● EXERCISE BRIEF: In the records below, find the line that contains "(no. 4 from". Retype that line and all the lines after it through the end, leaving out the pictures.

(Object matching data)
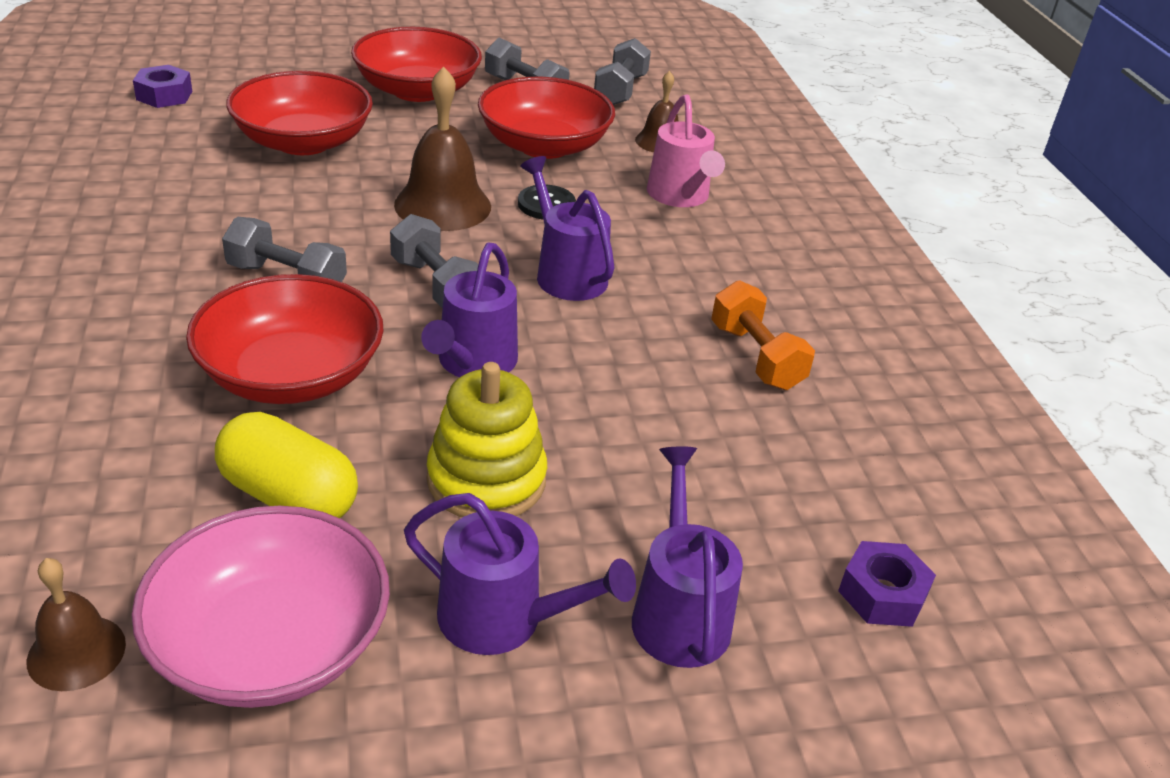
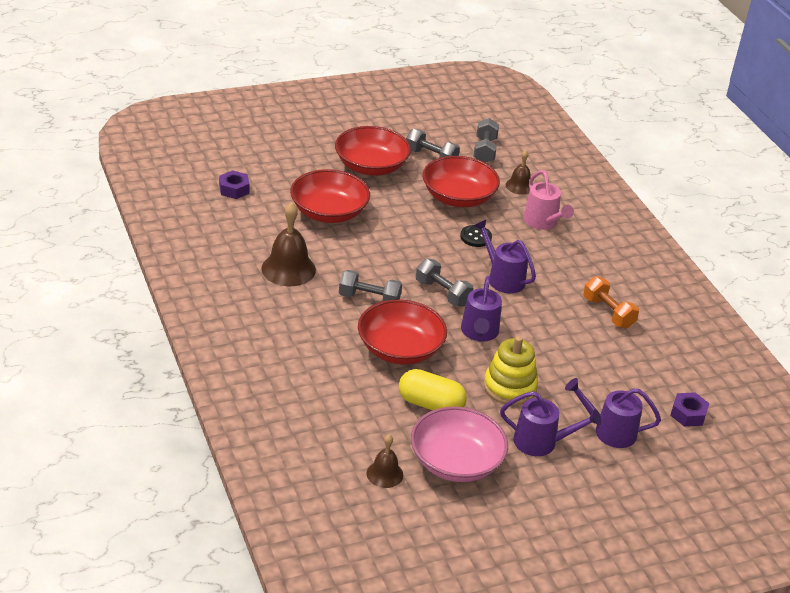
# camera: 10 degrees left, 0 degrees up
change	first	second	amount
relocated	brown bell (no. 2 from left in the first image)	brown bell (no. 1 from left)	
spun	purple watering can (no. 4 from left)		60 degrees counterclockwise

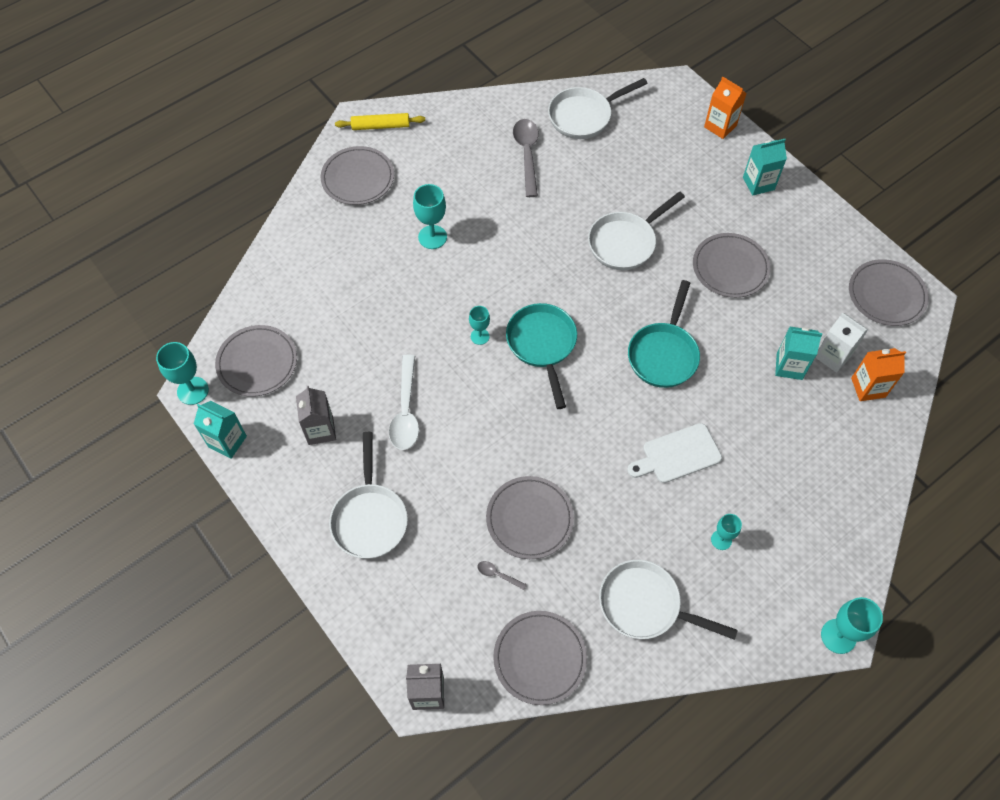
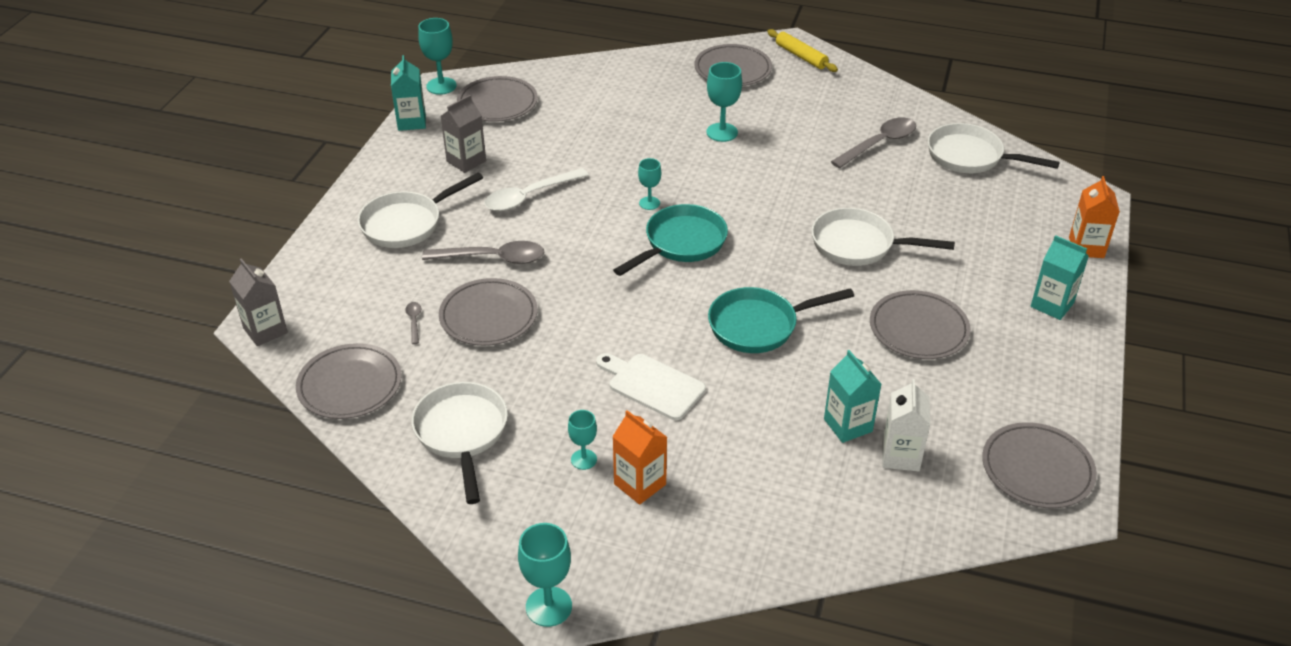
# camera: 55 degrees right, 20 degrees down
change	first	second	amount
appeared		grey spoon (no. 2 from left)	
relocated	orange carton (no. 2 from left in the first image)	orange carton (no. 1 from left)	

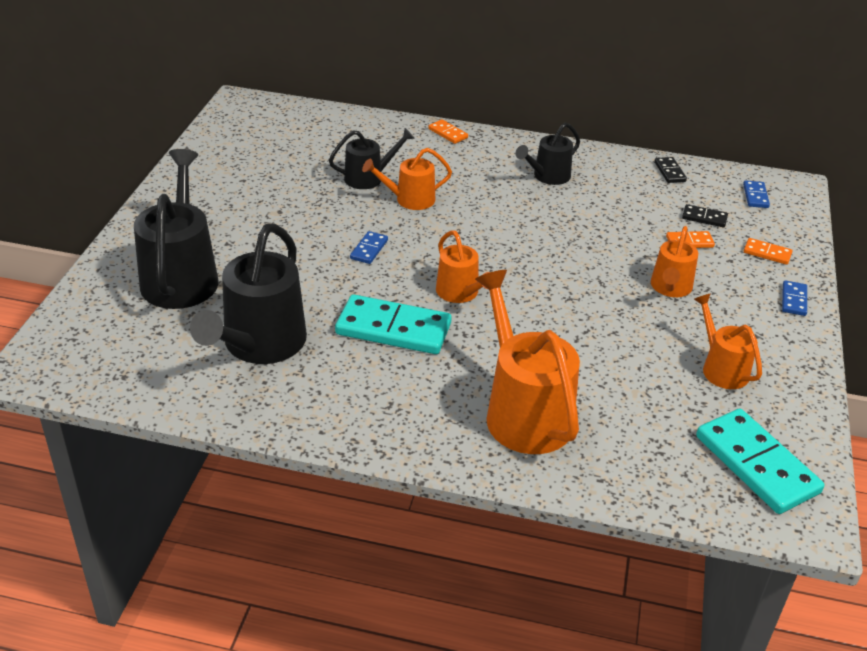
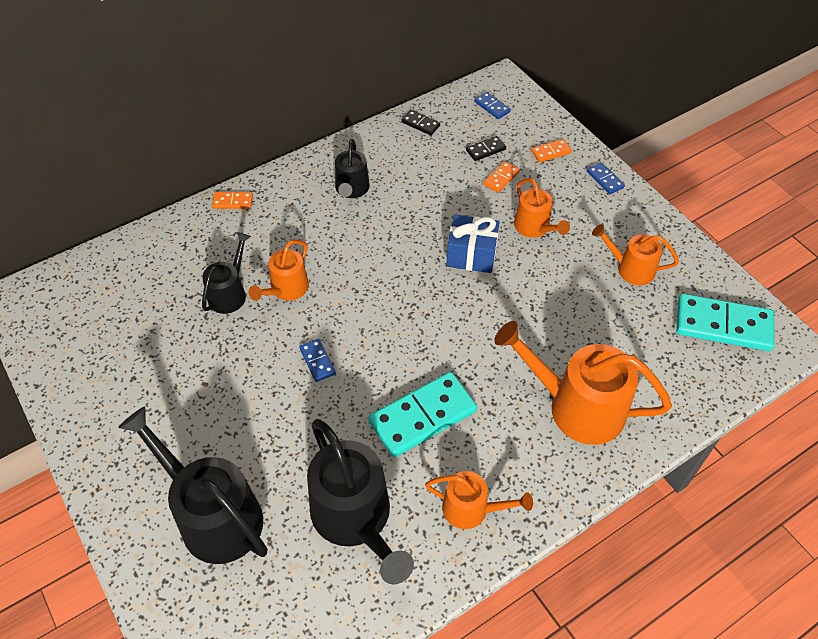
# camera: 45 degrees left, 15 degrees up
change	first	second	amount
appeared		blue gift	
relocated	orange watering can (no. 2 from left)		

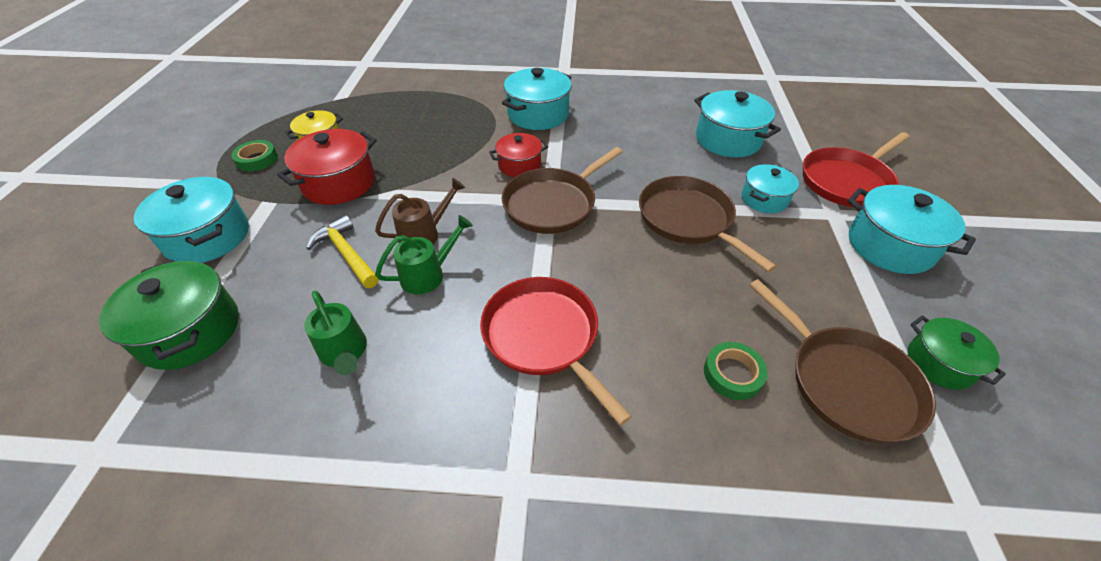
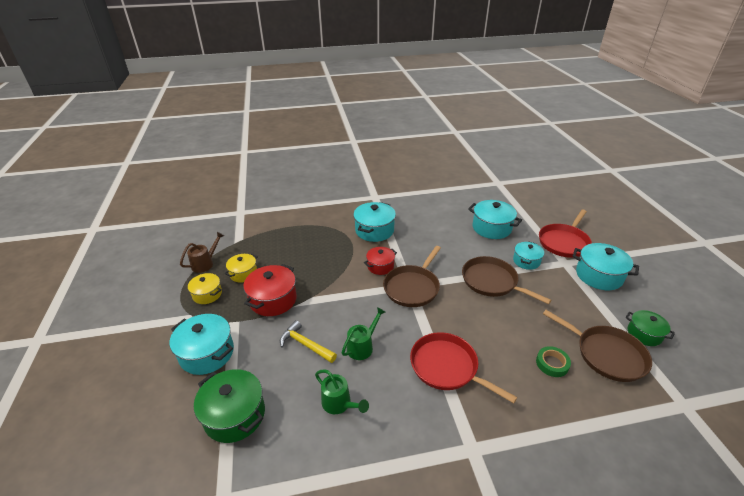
# camera: 15 degrees left, 10 degrees down
change	first	second	amount
relocated	brown watering can		
exchanged	green tape (no. 1 from left)	yellow pot (no. 1 from left)	

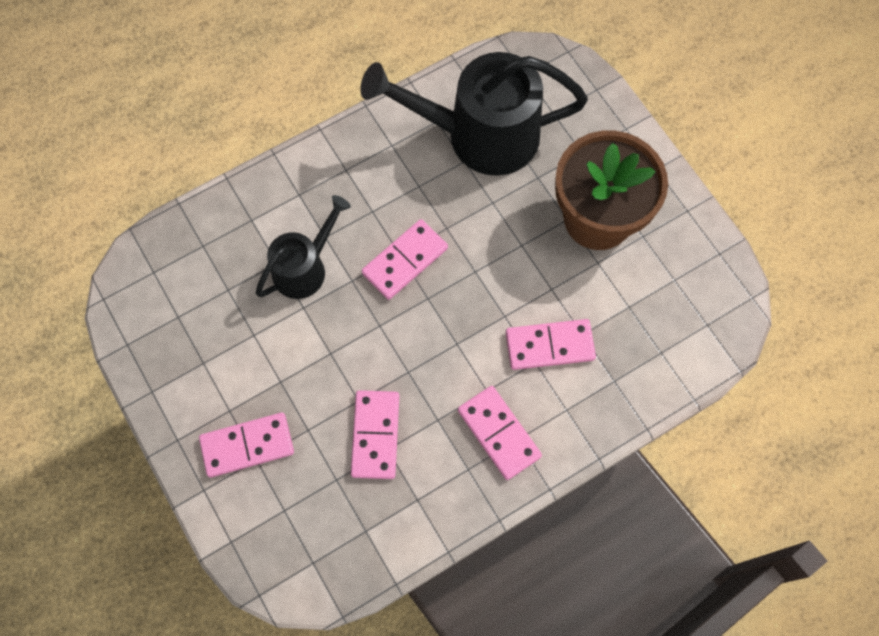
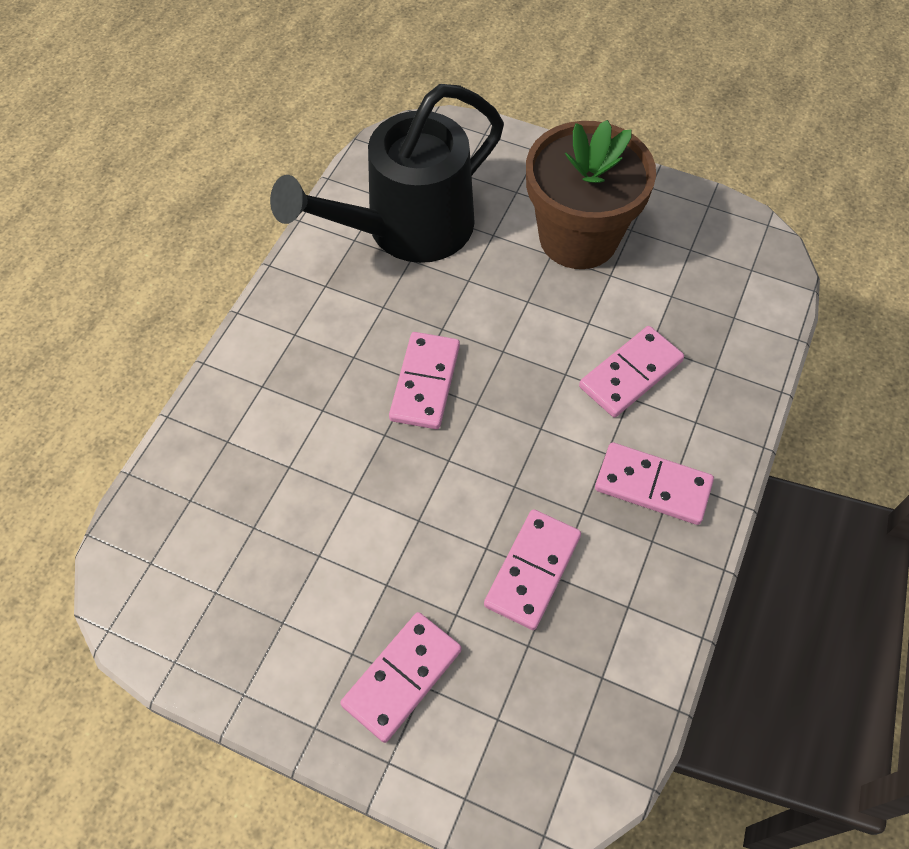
# camera: 35 degrees left, 10 degrees down
change	first	second	amount
missing	black watering can (no. 1 from left)		
spun	pink domino (no. 2 from left in the first image)	pink domino (no. 3 from left)	60 degrees clockwise

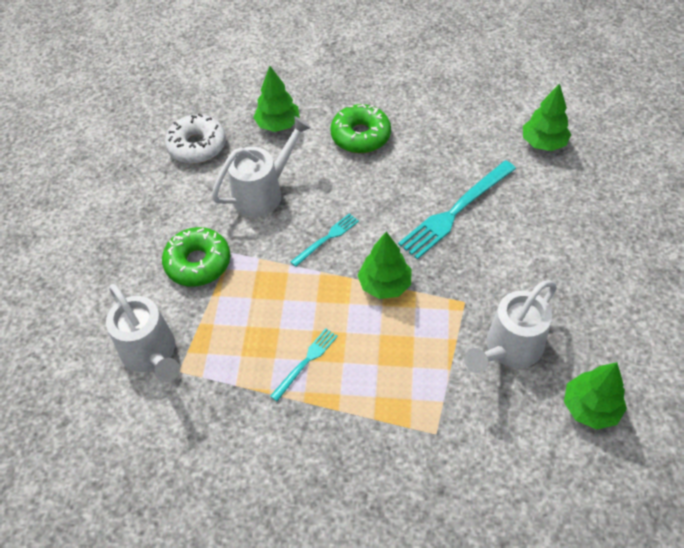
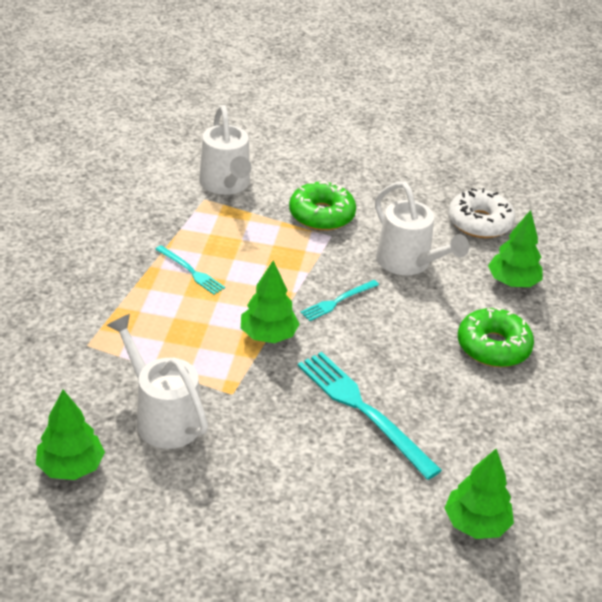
# camera: 90 degrees right, 15 degrees down
change	first	second	amount
spun	white watering can (no. 1 from left in the first image)	white watering can (no. 2 from left)	75 degrees counterclockwise
spun	turquoise fork (no. 2 from left)		90 degrees clockwise

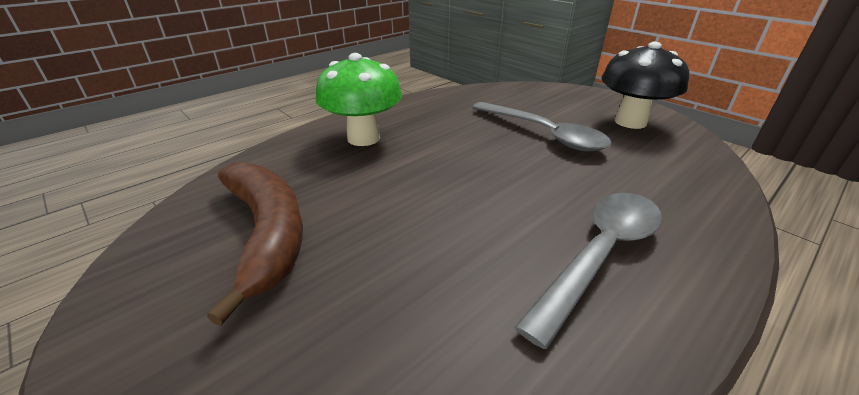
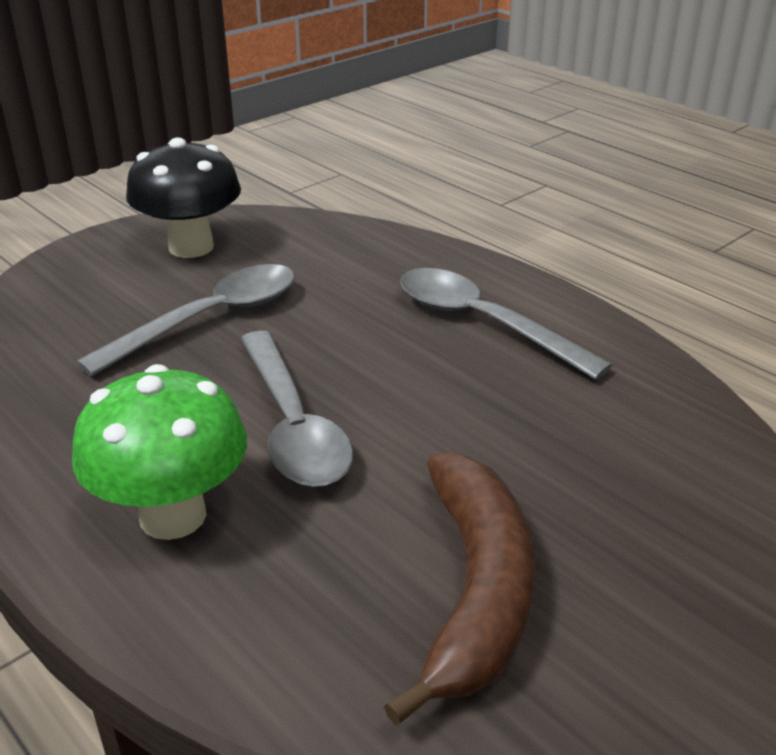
# camera: 90 degrees left, 0 degrees up
change	first	second	amount
appeared		grey spoon (no. 2 from left)	
spun	brown banana		120 degrees clockwise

● ANSWER BELOW:
spun	purple watering can (no. 4 from left)		60 degrees counterclockwise

# camera: 55 degrees right, 20 degrees down
change	first	second	amount
appeared		grey spoon (no. 2 from left)	
relocated	orange carton (no. 2 from left in the first image)	orange carton (no. 1 from left)	

# camera: 45 degrees left, 15 degrees up
change	first	second	amount
appeared		blue gift	
relocated	orange watering can (no. 2 from left)		

# camera: 15 degrees left, 10 degrees down
change	first	second	amount
relocated	brown watering can		
exchanged	green tape (no. 1 from left)	yellow pot (no. 1 from left)	

# camera: 35 degrees left, 10 degrees down
change	first	second	amount
missing	black watering can (no. 1 from left)		
spun	pink domino (no. 2 from left in the first image)	pink domino (no. 3 from left)	60 degrees clockwise

# camera: 90 degrees right, 15 degrees down
change	first	second	amount
spun	white watering can (no. 1 from left in the first image)	white watering can (no. 2 from left)	75 degrees counterclockwise
spun	turquoise fork (no. 2 from left)		90 degrees clockwise

# camera: 90 degrees left, 0 degrees up
change	first	second	amount
appeared		grey spoon (no. 2 from left)	
spun	brown banana		120 degrees clockwise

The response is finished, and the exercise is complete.